What needs to be done | Lines from the one containing "pink wallet [24,220,133,298]" through the final line of the records are the only ones to copy, and each must match exactly.

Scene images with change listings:
------------------------------------------------------------

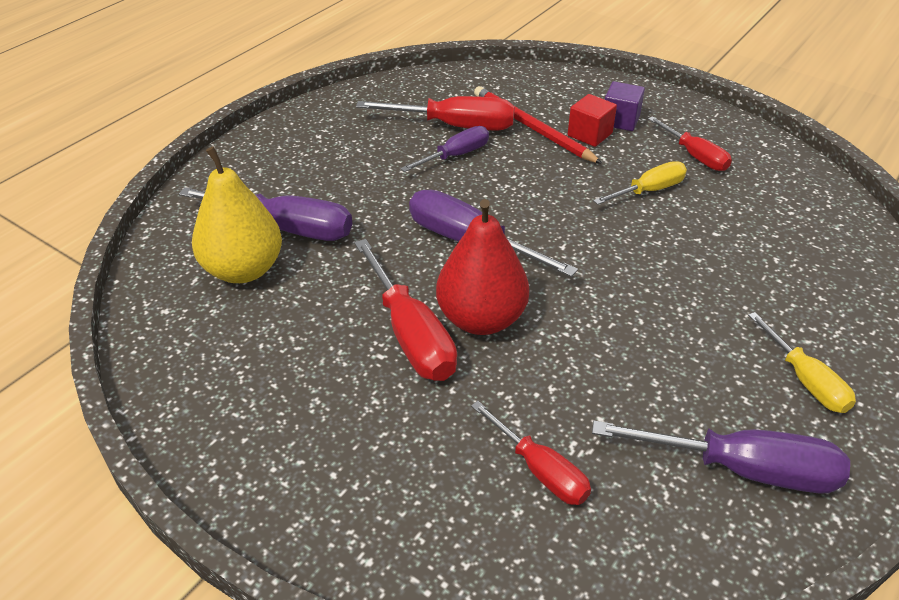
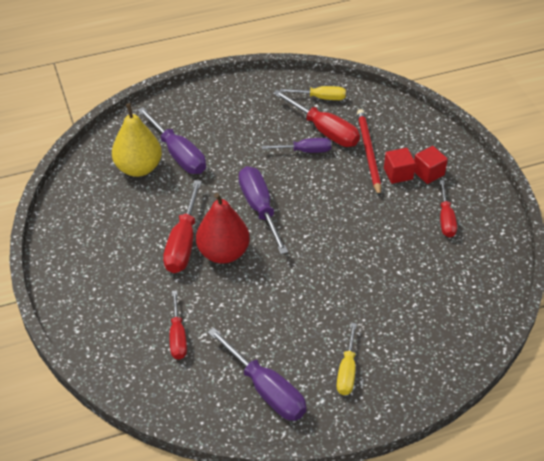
camera: 35 degrees right, 5 degrees up
yellow screwdriver [593,161,687,205] -> yellow screwdriver moved to [280,86,346,100]
purple cube [605,81,645,131] -> red cube [414,146,448,184]

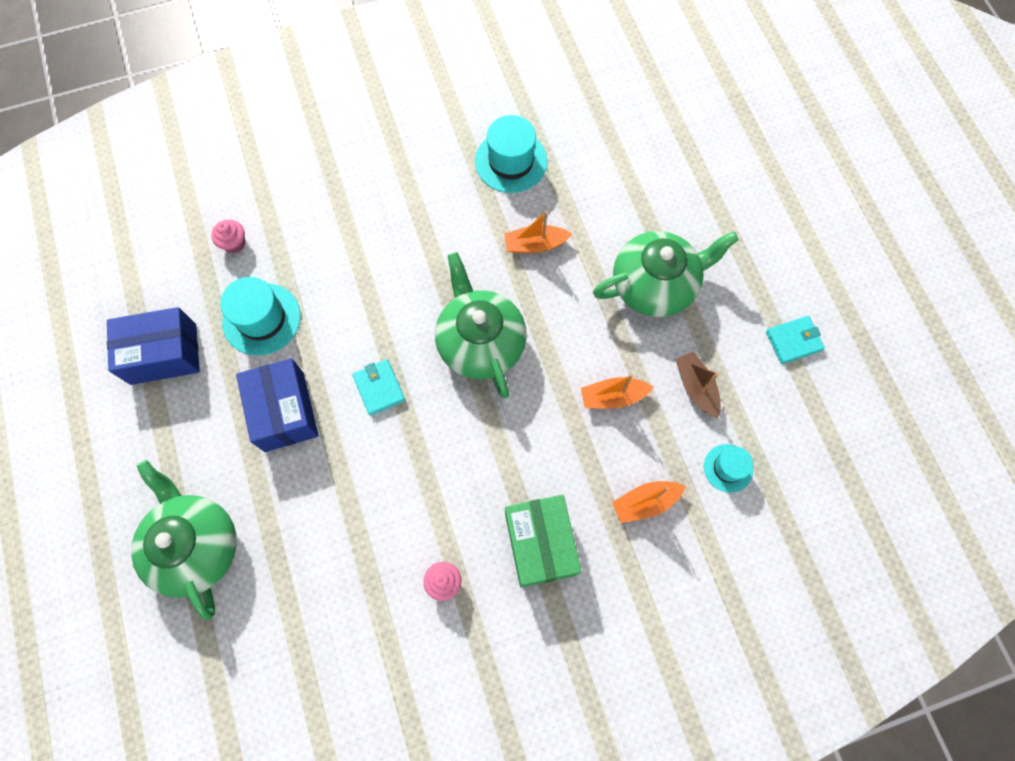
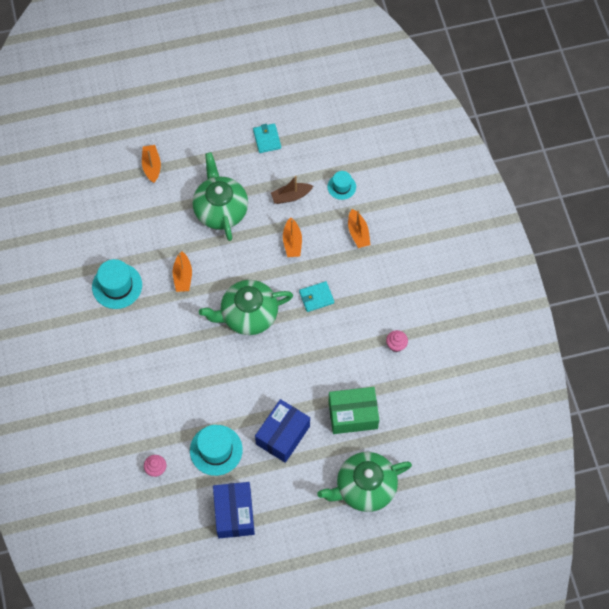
camera: 85 degrees left, 5 degrees down
blue box [236,358,319,452] -> blue box turned 45 degrees counterclockwise [255,399,310,463]
turquoise wallet [352,359,405,416] -> turquoise wallet moved to [299,281,334,312]
green box [505,495,582,588] -> green box moved to [329,387,379,434]
none -> orange boat [142,145,161,183]

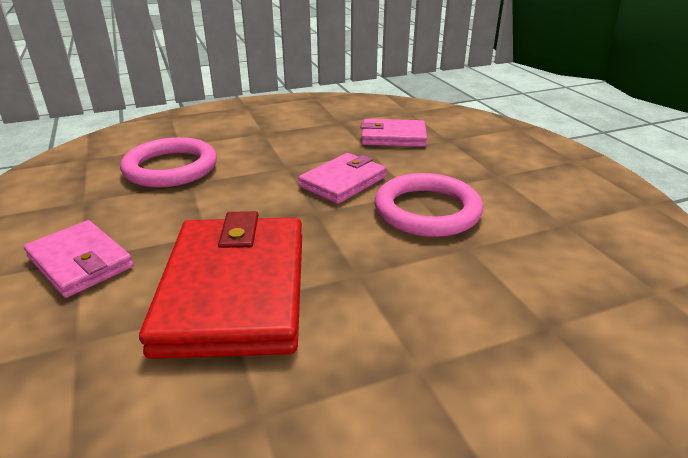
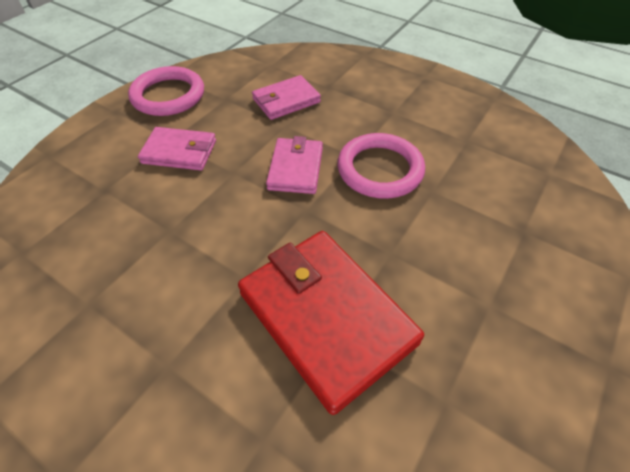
camera: 35 degrees left, 20 degrees up
pink wallet [24,220,133,298] -> pink wallet moved to [138,127,216,170]
pink ring [120,137,217,188] -> pink ring moved to [128,66,204,116]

------------------------------------------------------------

Task answer |
pink wallet [24,220,133,298] -> pink wallet moved to [138,127,216,170]
pink ring [120,137,217,188] -> pink ring moved to [128,66,204,116]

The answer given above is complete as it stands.